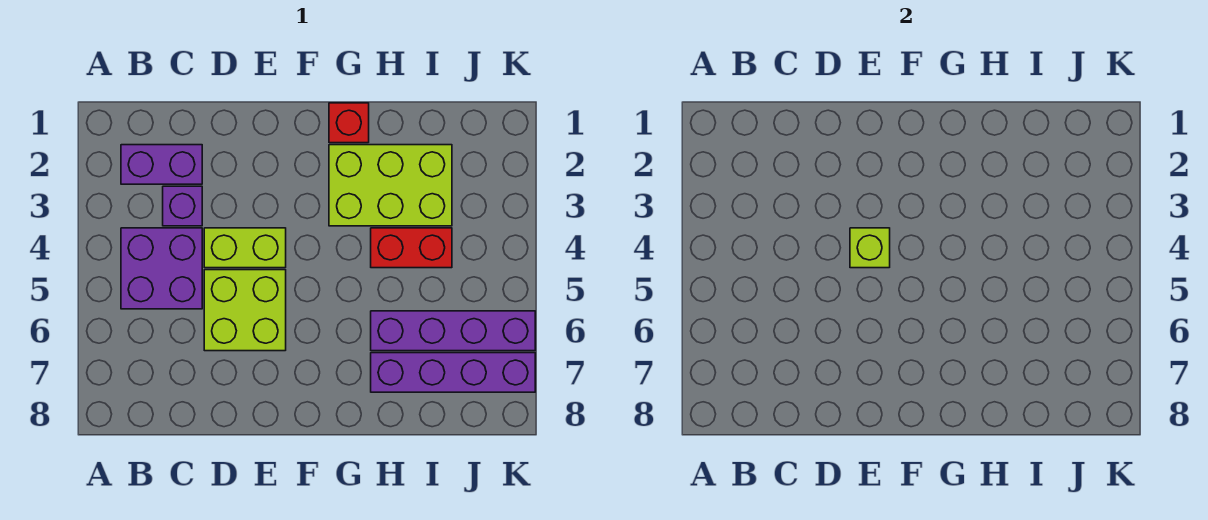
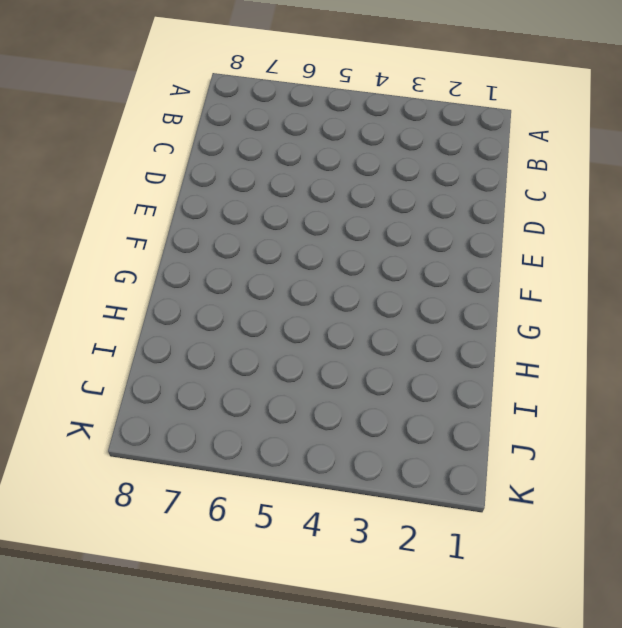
none -> purple brick B2:C2 level 1
none -> purple brick B4:C5 level 1

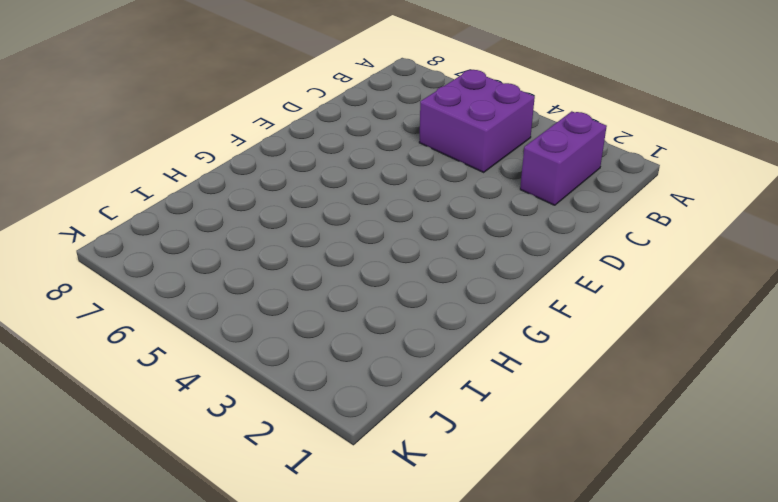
none -> purple brick C3 level 1
none -> lime brick D4:E4 level 1

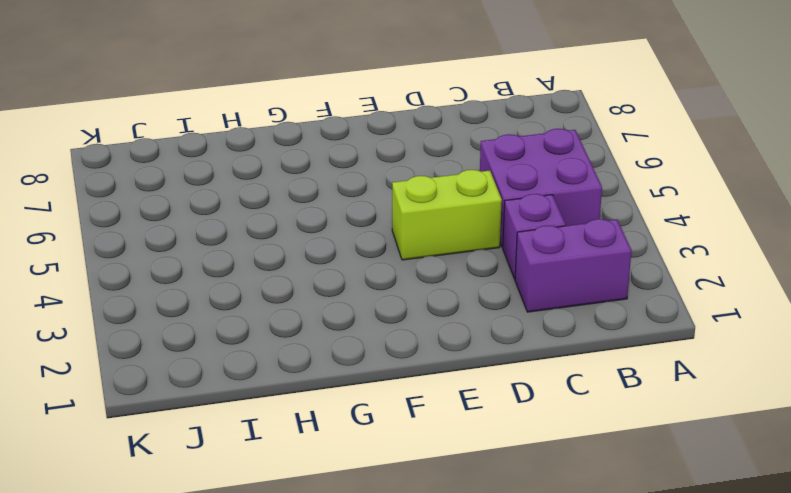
none -> lime brick D5:E6 level 1
none -> red brick G1 level 1

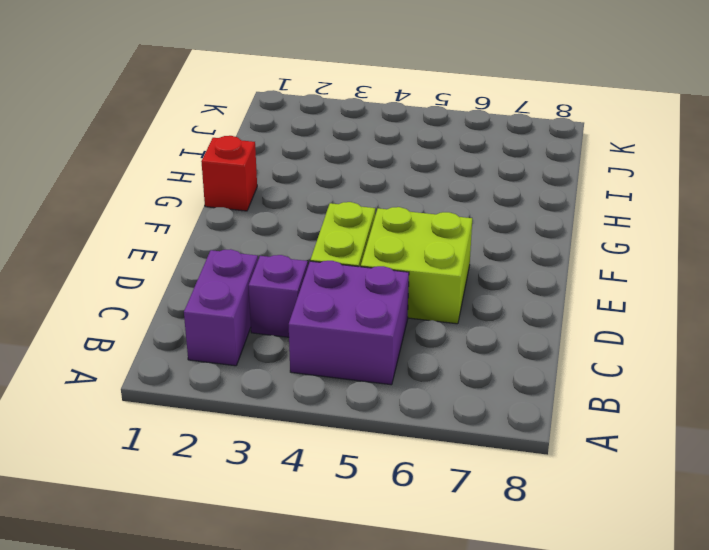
none -> lime brick G2:I3 level 1
none -> red brick H4:I4 level 1

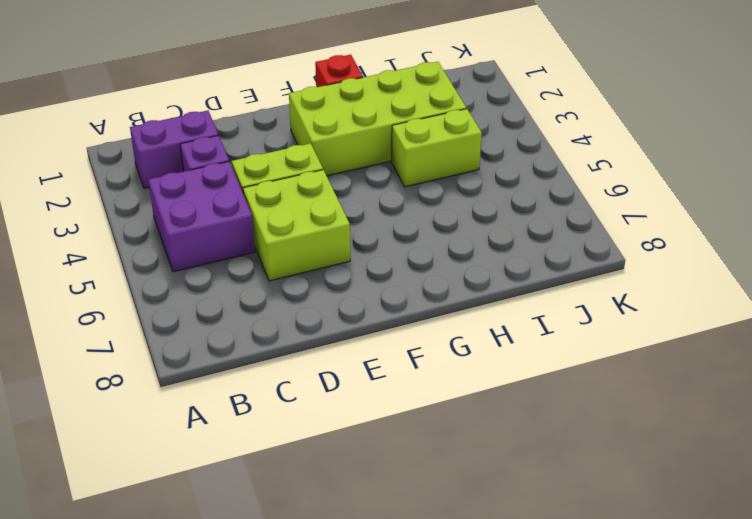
lime brick F2:I3 level 1 -> lime brick G2:I3 level 1
lime brick H4:I4 level 1 -> red brick H4:I4 level 1
none -> purple brick H6:K6 level 1
none -> purple brick H7:K7 level 1

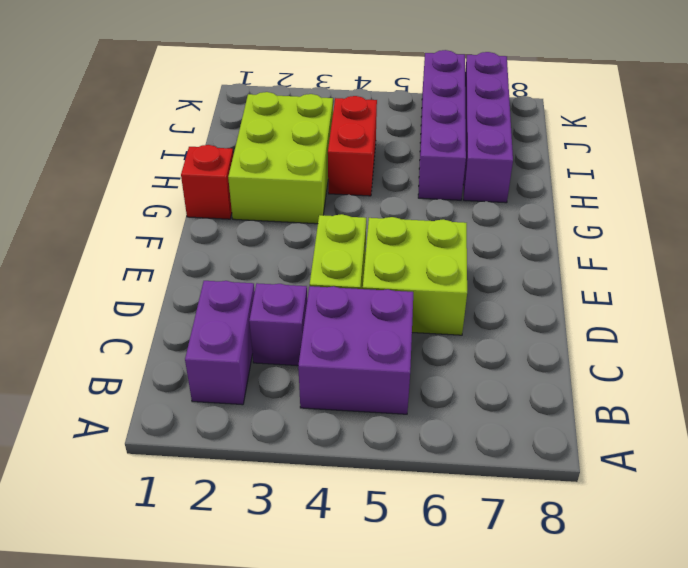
none -> lime brick E4 level 2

|---|

- [Exercise description]: If a line in the entries contains the word "purple", copy that line out.

- [Exercise output]:
none -> purple brick B2:C2 level 1
none -> purple brick B4:C5 level 1
none -> purple brick C3 level 1
none -> purple brick H6:K6 level 1
none -> purple brick H7:K7 level 1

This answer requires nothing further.